_GOAL OF THE EXERCISE_:
Except for the pictures, write out all the records that follow exactly.

_PROVIDED DATA_:
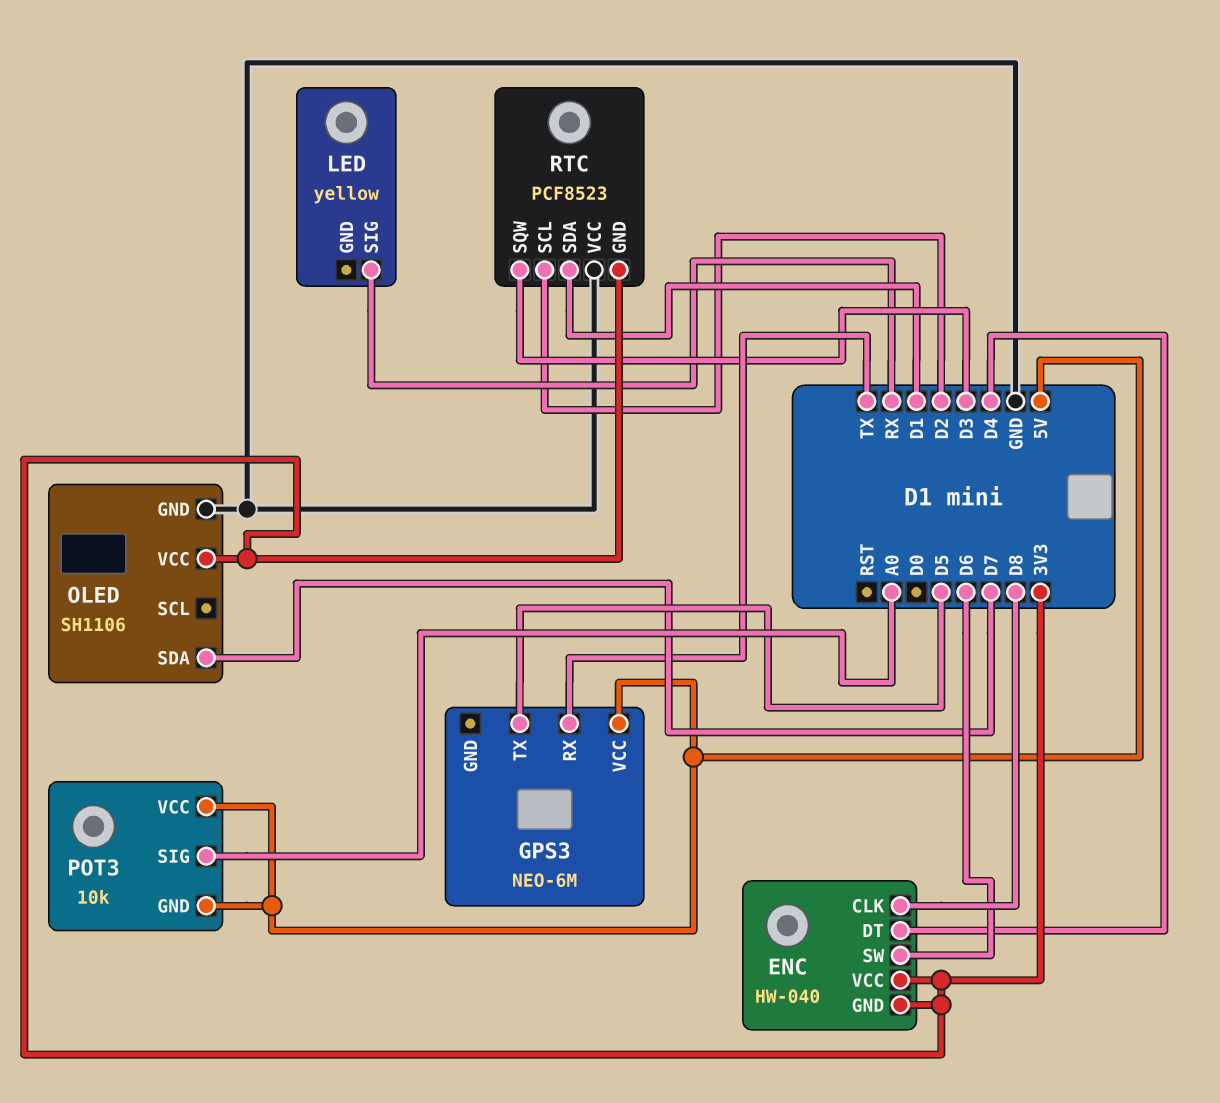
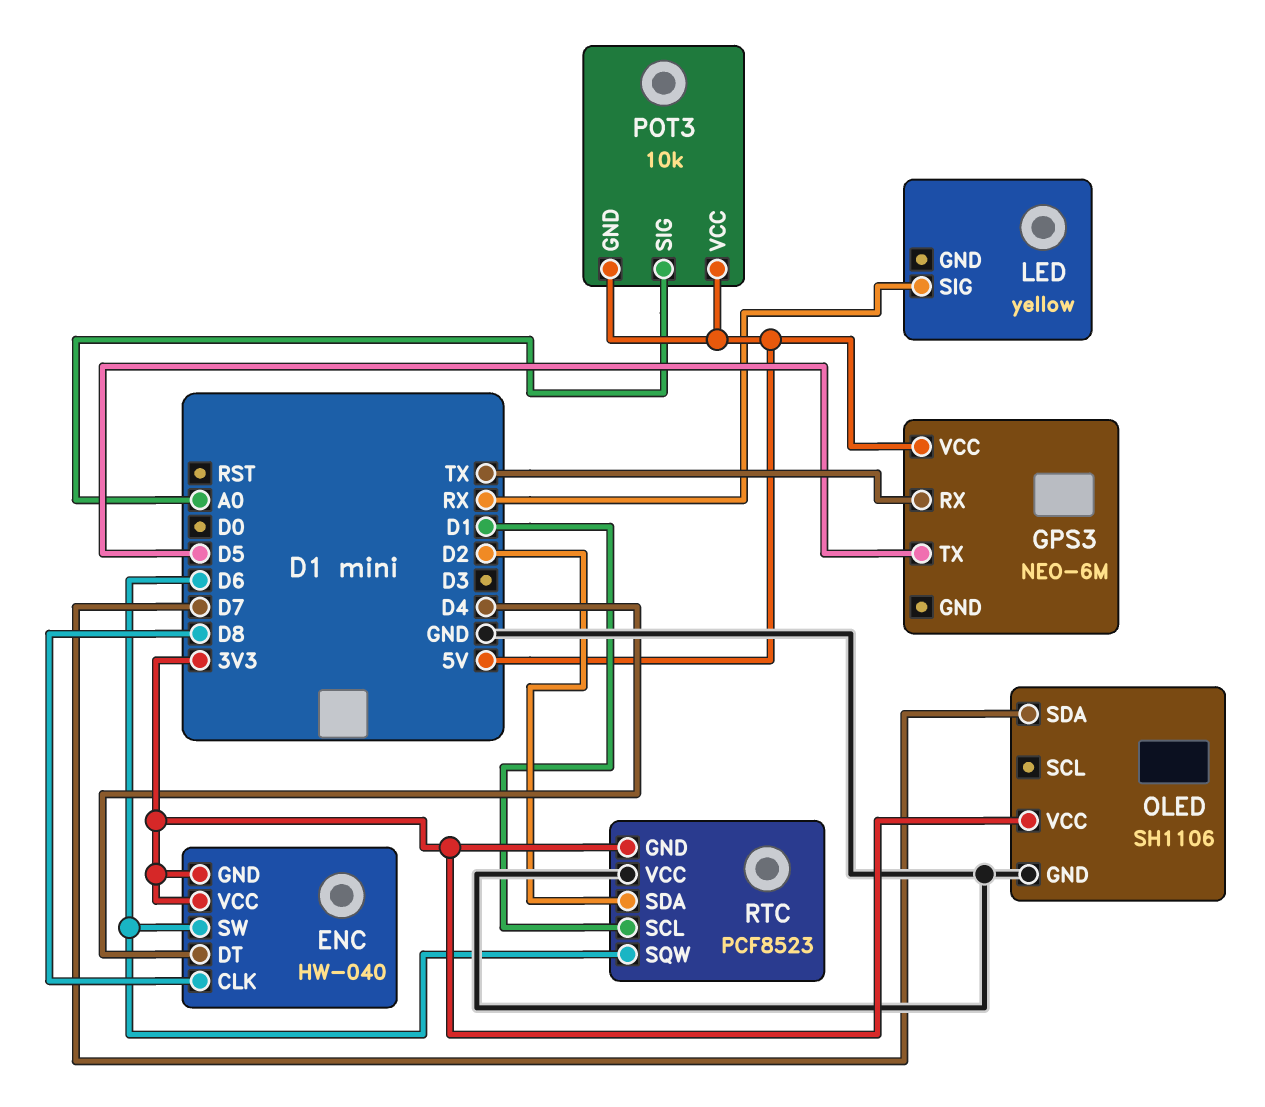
RTC pin SCL: D2 -> D1
RTC pin SDA: D1 -> D2
RTC pin SQW: D3 -> D6

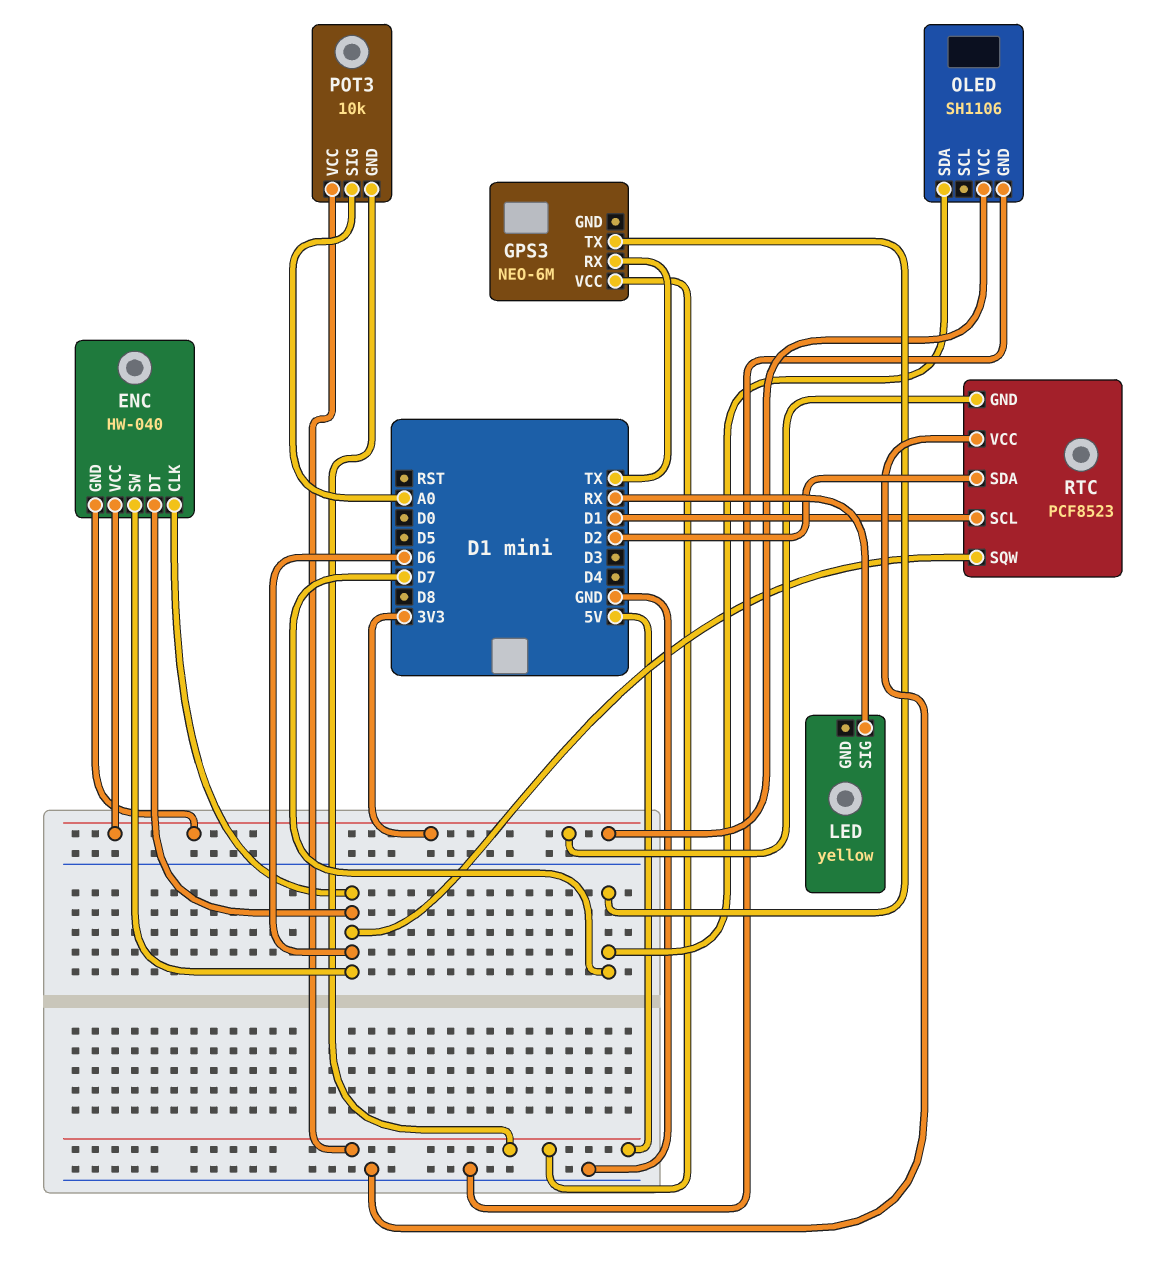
ENC pin CLK: D8 -> D6
ENC pin DT: D4 -> D6
GPS3 pin TX: D5 -> D7

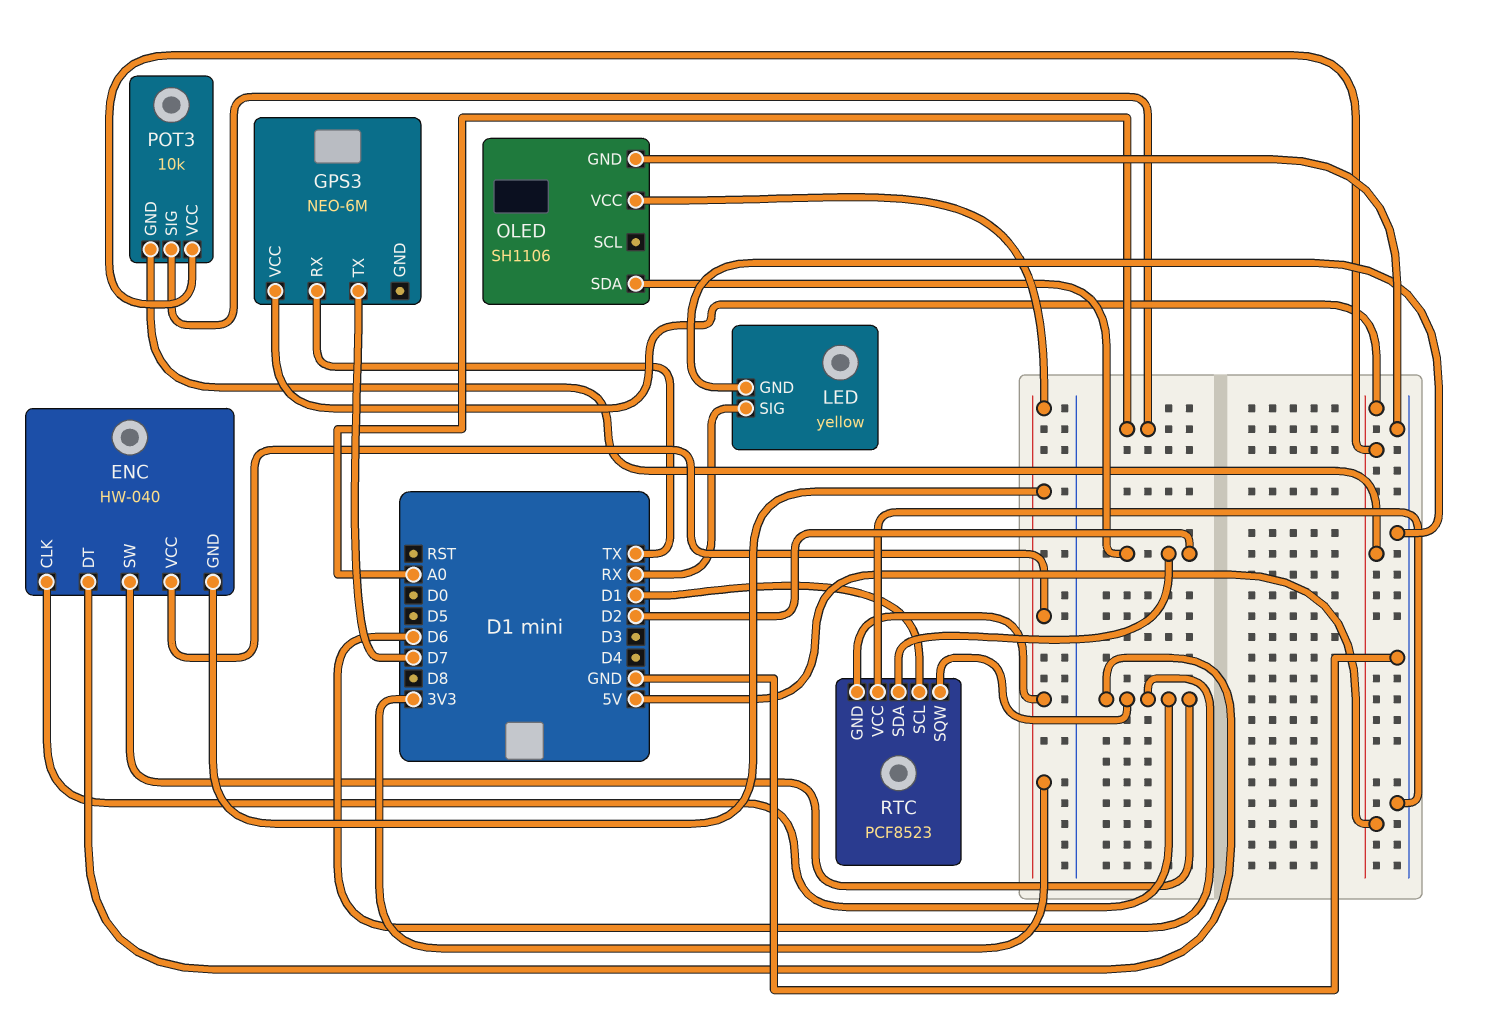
LED pin GND: none -> GND
OLED pin SDA: D7 -> D2

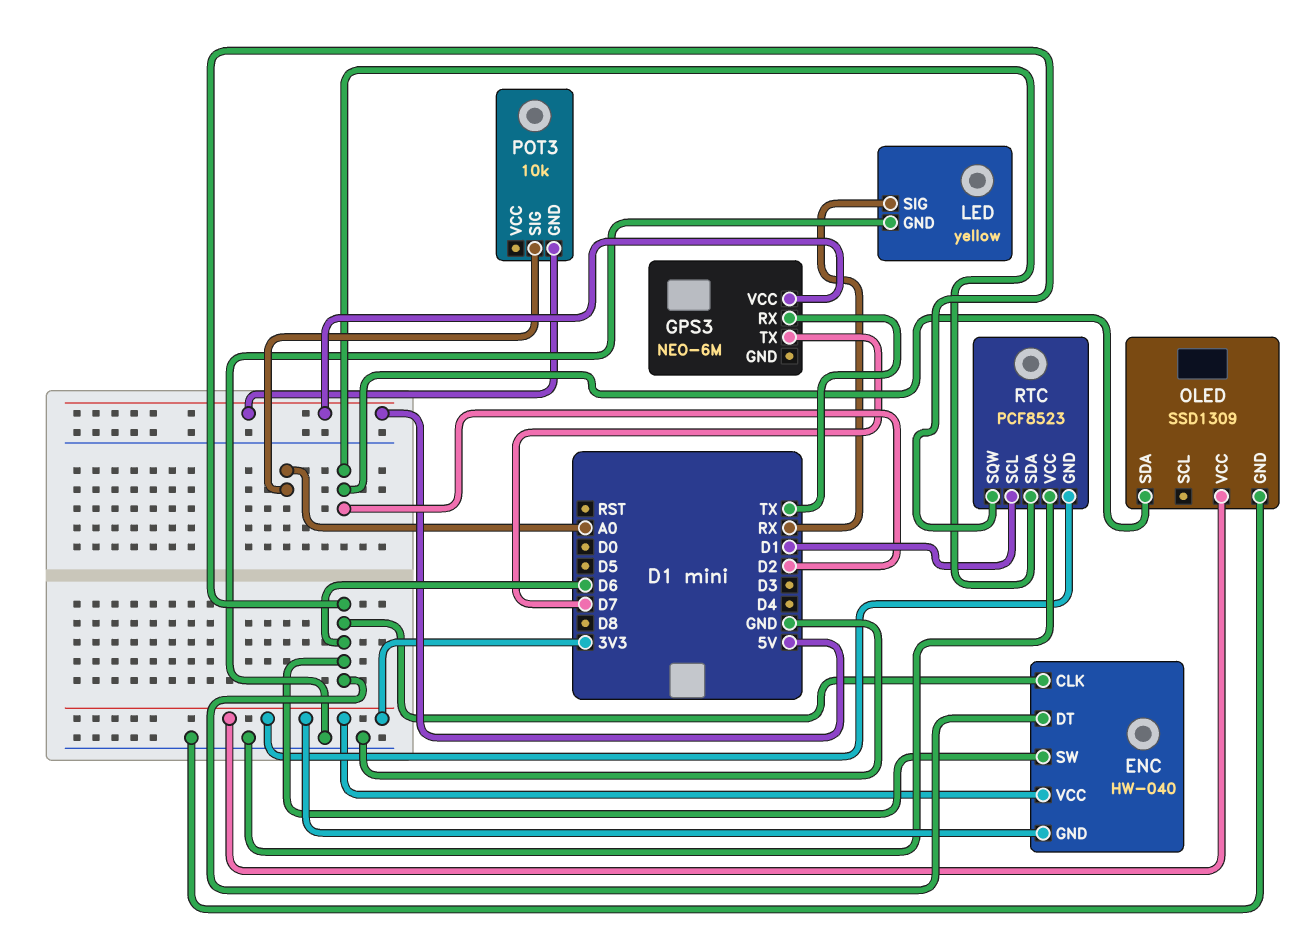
OLED: SH1106 -> SSD1309
POT3 pin VCC: 5V -> none

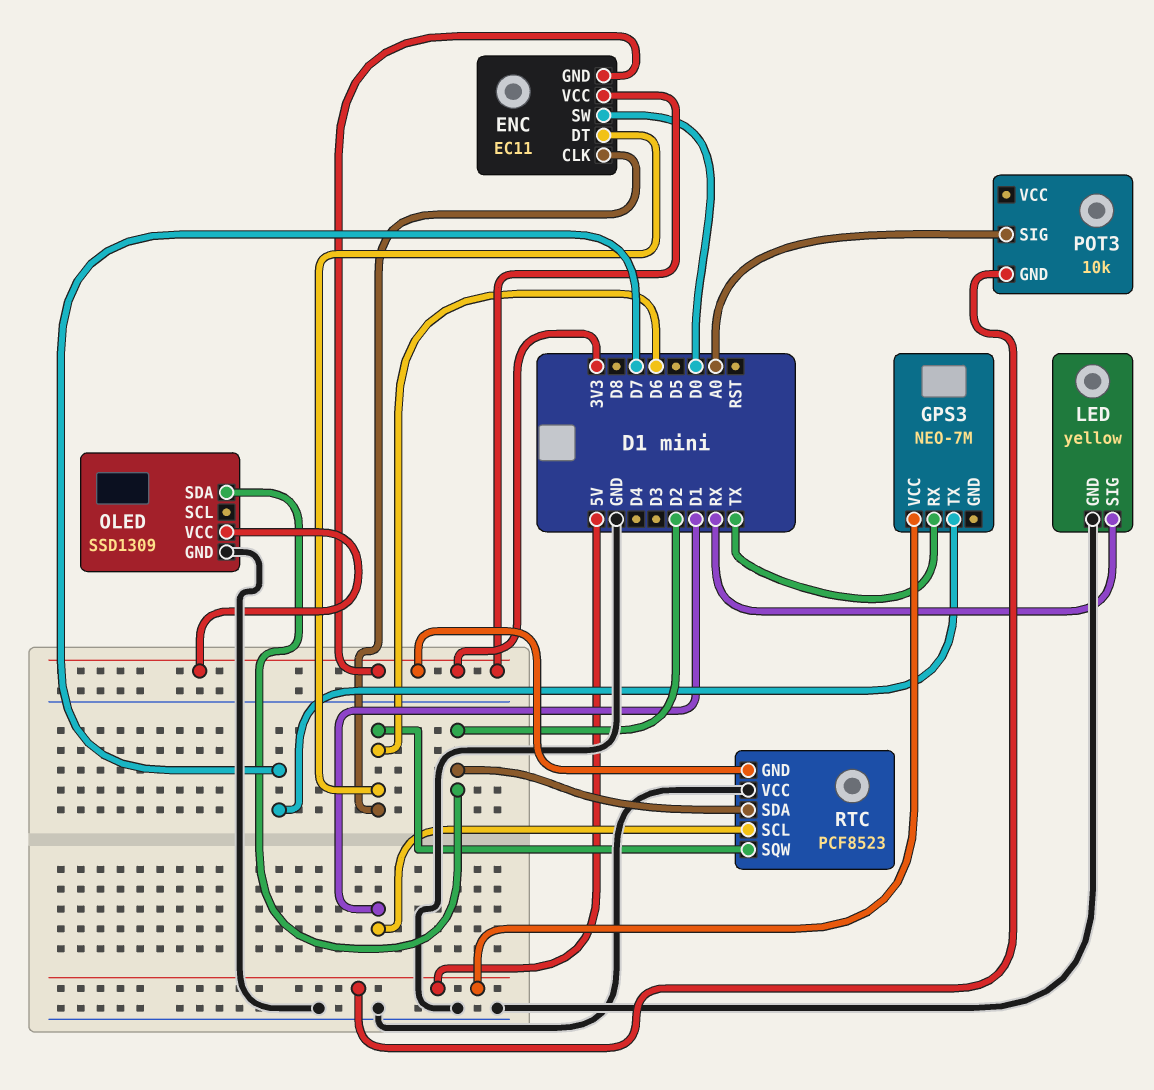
ENC: HW-040 -> EC11
ENC pin SW: D6 -> D0
GPS3: NEO-6M -> NEO-7M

_THE COMPLETED TASK_:
RTC pin SCL: D2 -> D1
RTC pin SDA: D1 -> D2
RTC pin SQW: D3 -> D6

ENC pin CLK: D8 -> D6
ENC pin DT: D4 -> D6
GPS3 pin TX: D5 -> D7

LED pin GND: none -> GND
OLED pin SDA: D7 -> D2

OLED: SH1106 -> SSD1309
POT3 pin VCC: 5V -> none

ENC: HW-040 -> EC11
ENC pin SW: D6 -> D0
GPS3: NEO-6M -> NEO-7M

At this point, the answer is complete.